** Material for the task follows **

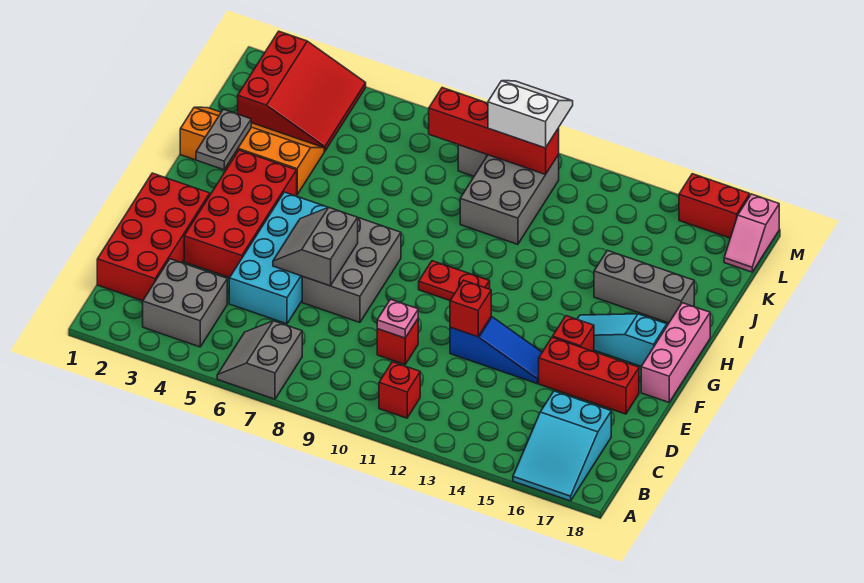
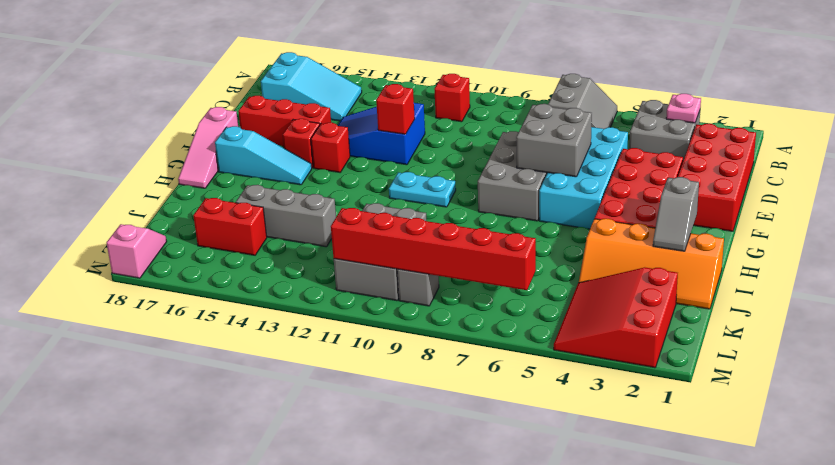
cyan slope A16:C17 level 1 top C -> cyan slope B15:C17 level 1 top 17
red brick D10 level 1 -> red brick F14 level 1
pink plate D10 level 2 -> pink plate B3 level 2
grey slope E6:F7 level 2 top 7 -> grey brick E6:F7 level 2
blue slope E12:E14 level 1 top 12 -> blue slope D12:E14 level 1 top 12
pink brick F18:H18 level 1 -> pink slope F18:H18 level 1 top F
red plate G10:G11 level 1 -> cyan plate G10:G11 level 1
grey plate H2:I2 level 2 -> grey slope H2:I2 level 2 top H
grey brick I15:I17 level 1 -> grey brick J13:J15 level 1
red brick L8:L11 level 2 -> red brick L6:L11 level 2
white slope L10:M11 level 3 top L -> none
red brick M16:M17 level 1 -> red brick K15:K16 level 1

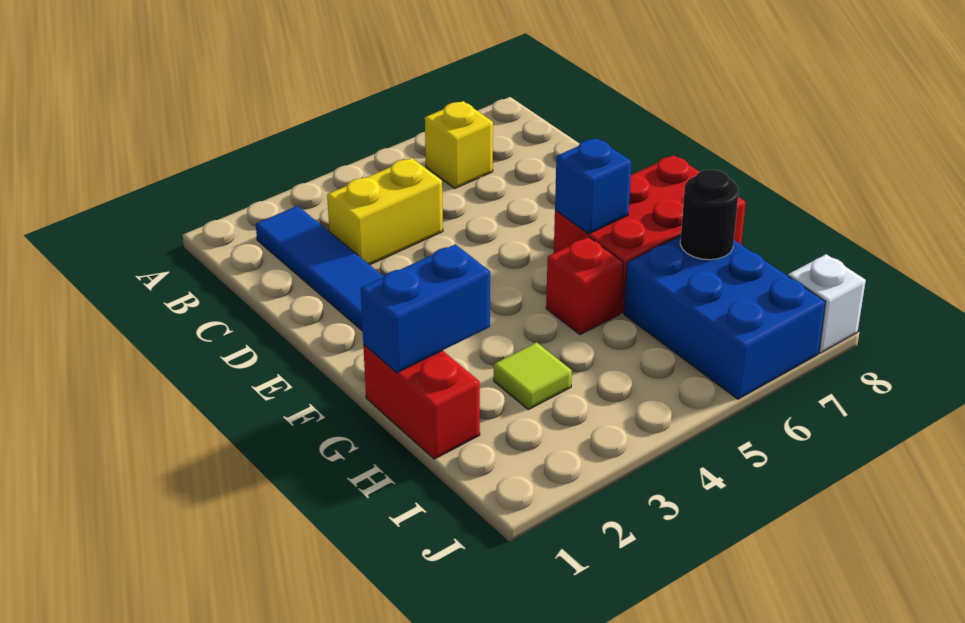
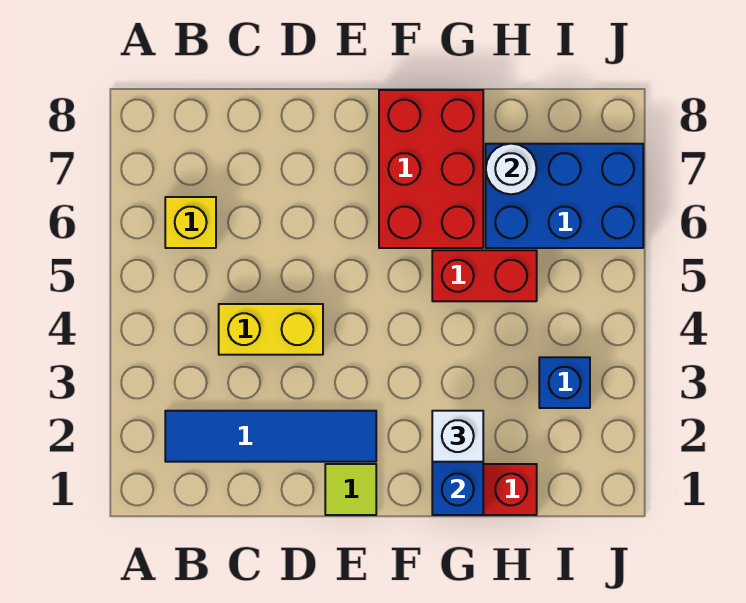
yellow brick C3:C4 level 1 -> yellow brick C4:D4 level 1
blue brick F6 level 2 -> blue brick I3 level 1
red brick G5 level 1 -> red brick G5:H5 level 1
lime tile H3 level 1 -> lime tile E1 level 1
black round brick H7 level 2 -> white round brick H7 level 2
white brick J8 level 1 -> white brick G2 level 3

** End of Material for the task **

Copy the lines above exactly, starting with the line that contains "grey brick I15:I17" and ending with the line that contains "lime tile H3 level 1 -> lime tile E1 level 1", and leave out any pictures.

grey brick I15:I17 level 1 -> grey brick J13:J15 level 1
red brick L8:L11 level 2 -> red brick L6:L11 level 2
white slope L10:M11 level 3 top L -> none
red brick M16:M17 level 1 -> red brick K15:K16 level 1

yellow brick C3:C4 level 1 -> yellow brick C4:D4 level 1
blue brick F6 level 2 -> blue brick I3 level 1
red brick G5 level 1 -> red brick G5:H5 level 1
lime tile H3 level 1 -> lime tile E1 level 1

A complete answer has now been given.